**Exercise description**: For each line in the data below that holds "degrees", return a copy.

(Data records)
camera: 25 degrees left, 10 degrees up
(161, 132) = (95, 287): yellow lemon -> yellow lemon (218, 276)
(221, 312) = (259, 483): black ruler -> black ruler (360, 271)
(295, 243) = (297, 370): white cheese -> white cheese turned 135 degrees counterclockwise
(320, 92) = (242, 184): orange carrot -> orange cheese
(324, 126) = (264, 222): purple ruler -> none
--
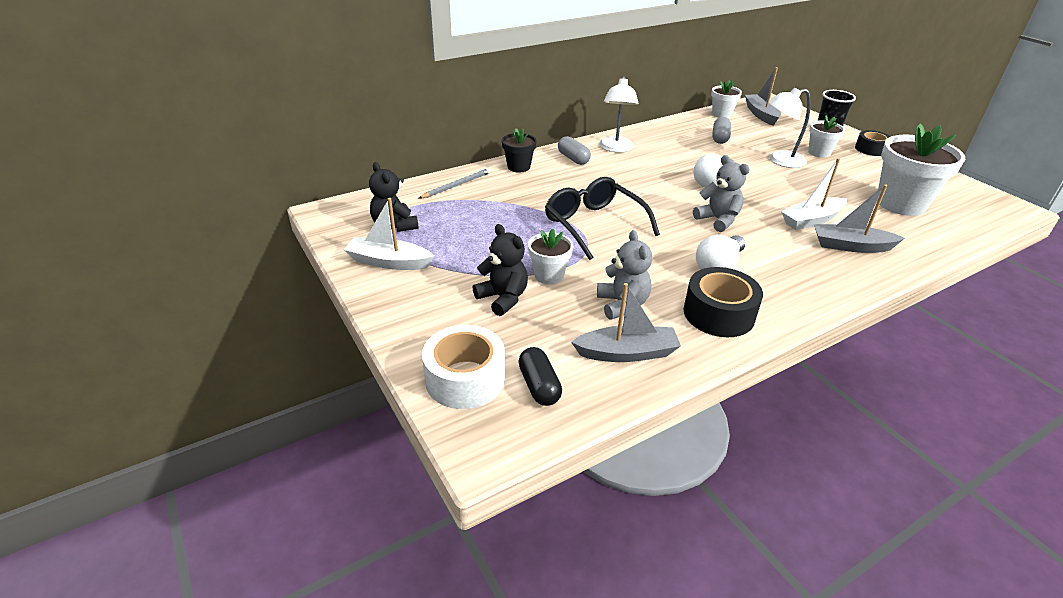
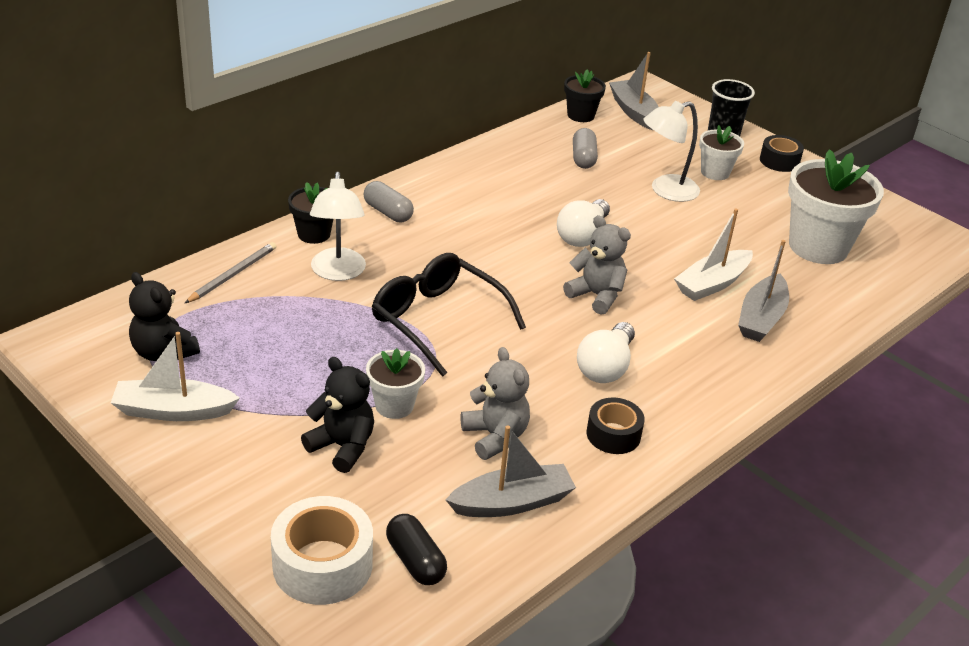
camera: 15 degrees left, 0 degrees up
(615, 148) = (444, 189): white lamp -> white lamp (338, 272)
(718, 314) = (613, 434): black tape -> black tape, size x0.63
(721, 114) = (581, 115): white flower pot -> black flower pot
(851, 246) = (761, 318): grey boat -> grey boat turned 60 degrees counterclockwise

**Solution to the exercise**:
camera: 25 degrees left, 10 degrees up
(295, 243) = (297, 370): white cheese -> white cheese turned 135 degrees counterclockwise
camera: 15 degrees left, 0 degrees up
(851, 246) = (761, 318): grey boat -> grey boat turned 60 degrees counterclockwise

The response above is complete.